What the task requires = The records below are split into lines. How many of those lines contain the string "none"? Reply with the number only.
───── Provided data
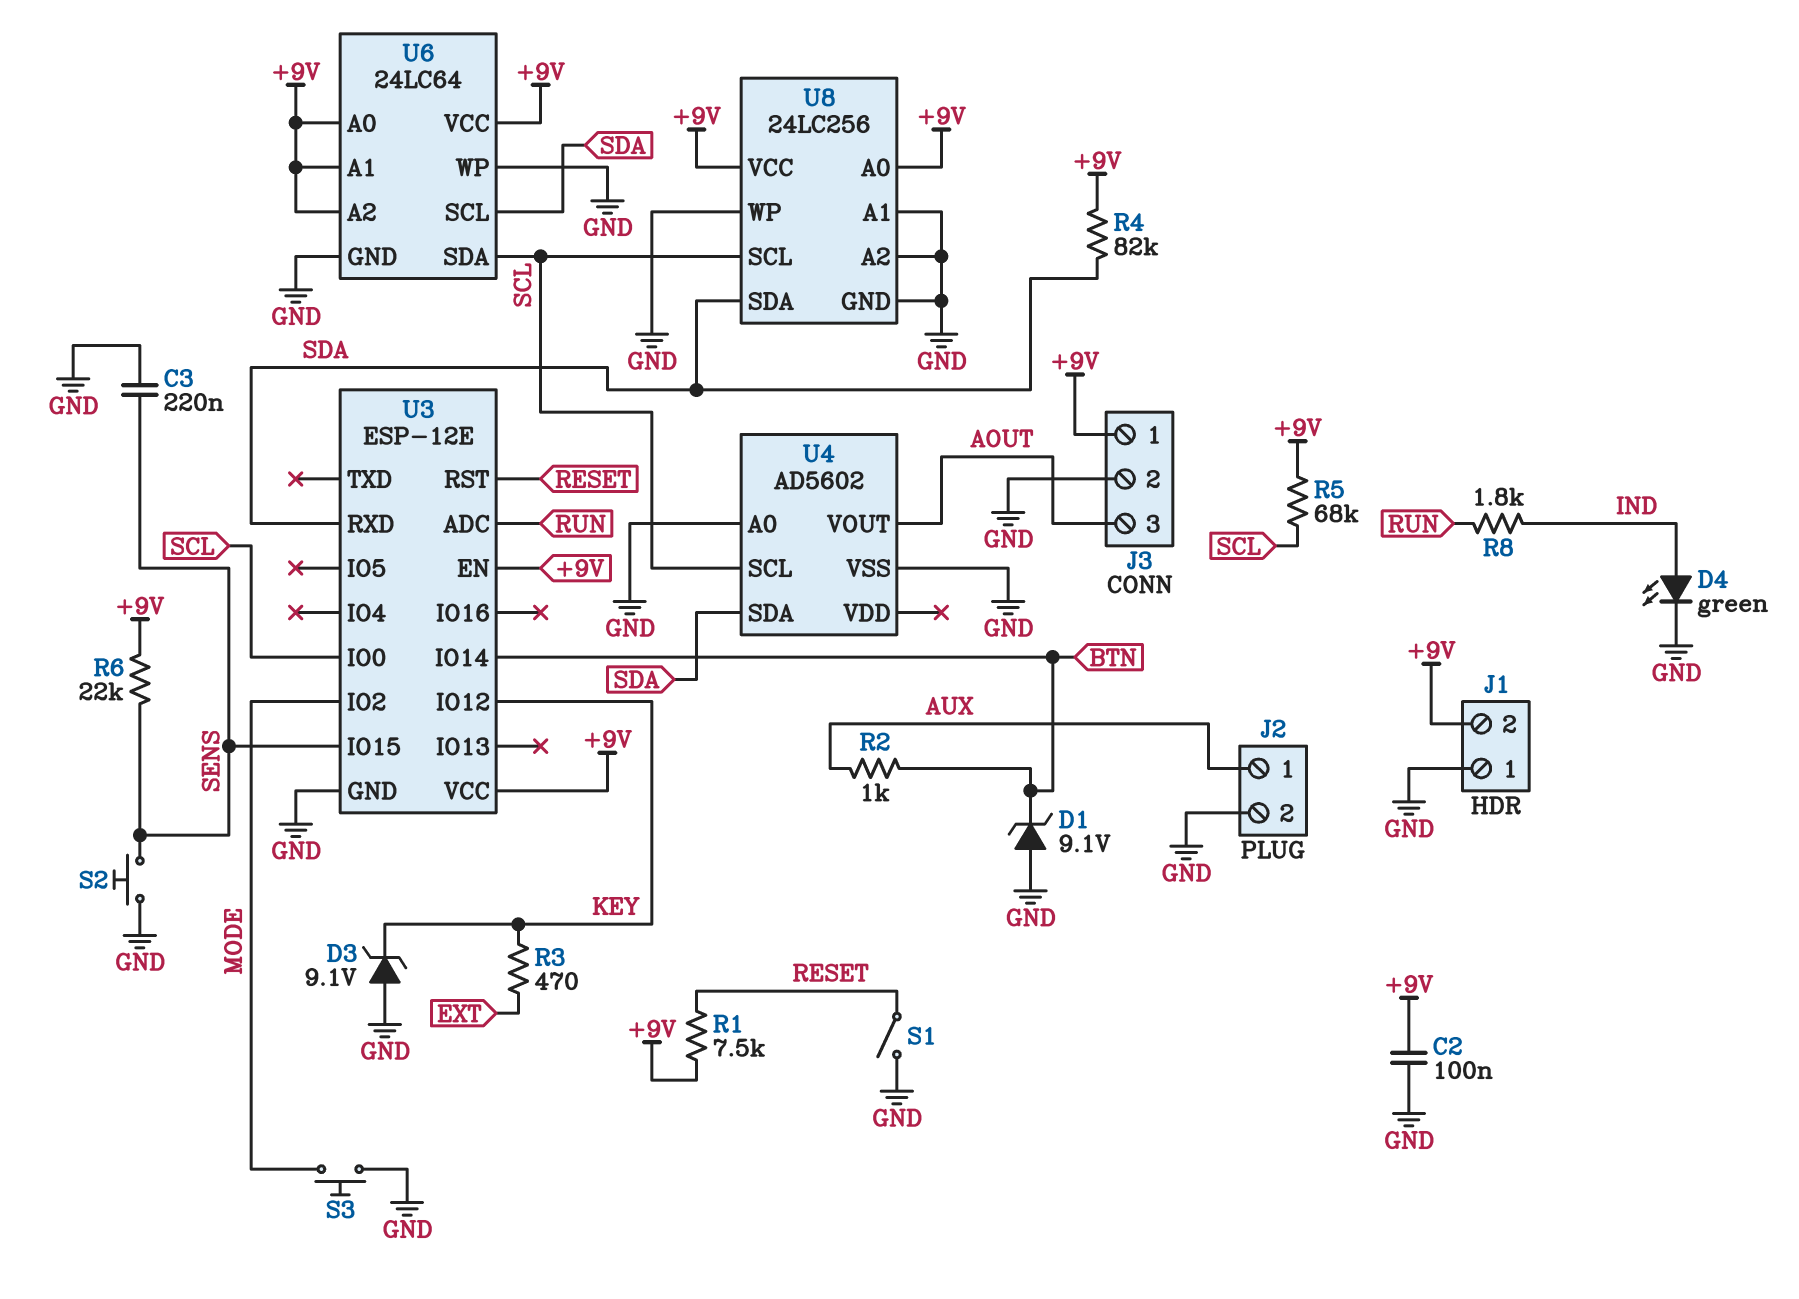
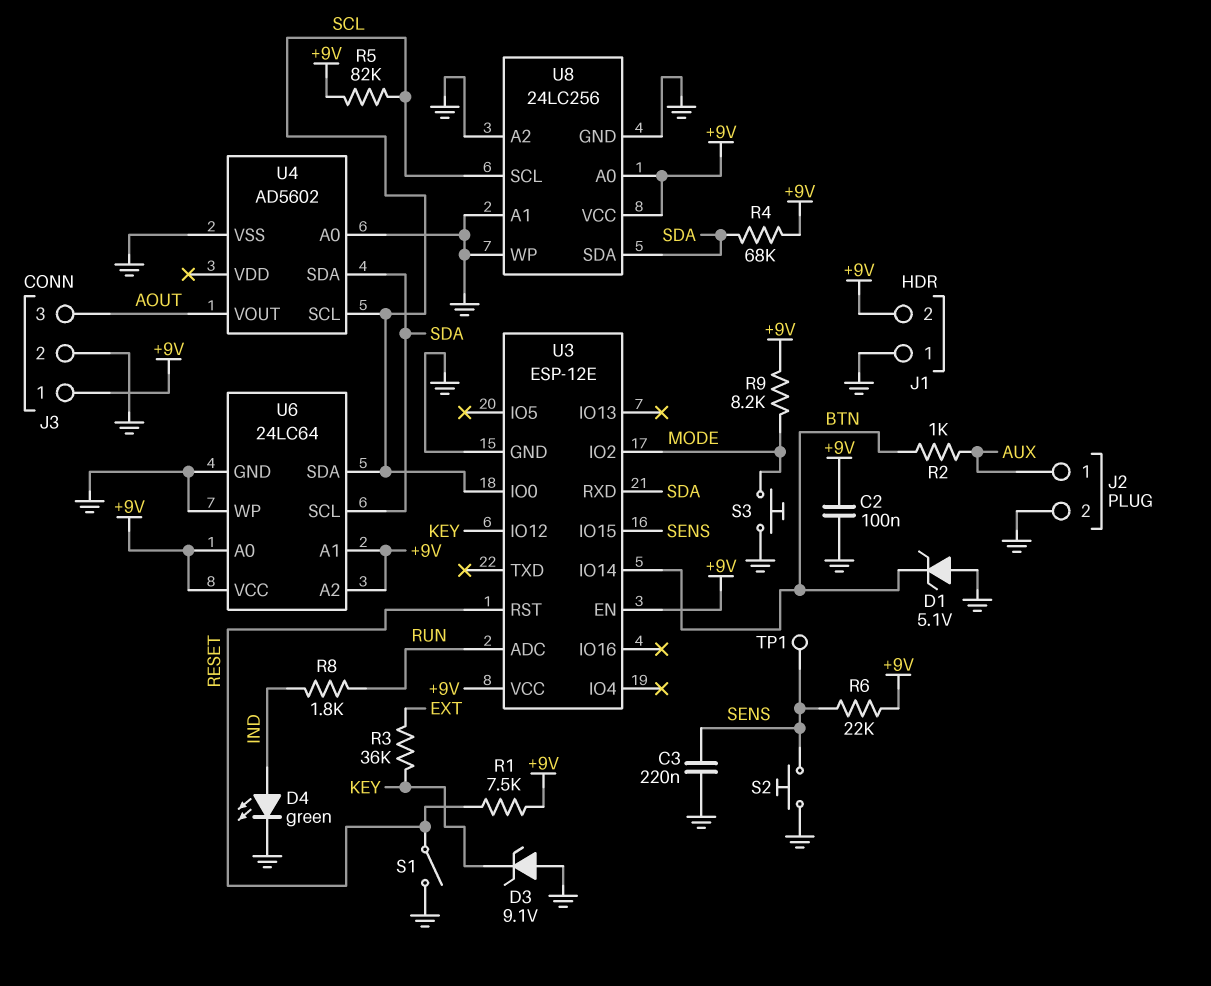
D1: zener 9.1V (A GND, K BTN) -> zener 5.1V (A GND, K BTN)
R3: 470 (EXT, KEY) -> 36k (EXT, KEY)
R4: 82k (+9V, SDA) -> 68k (+9V, SDA)
R5: 68k (+9V, SCL) -> 82k (+9V, SCL)
R9: none -> 8.2k (+9V, MODE)
TP1: none -> test point (SENS)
──────────
Response area = 2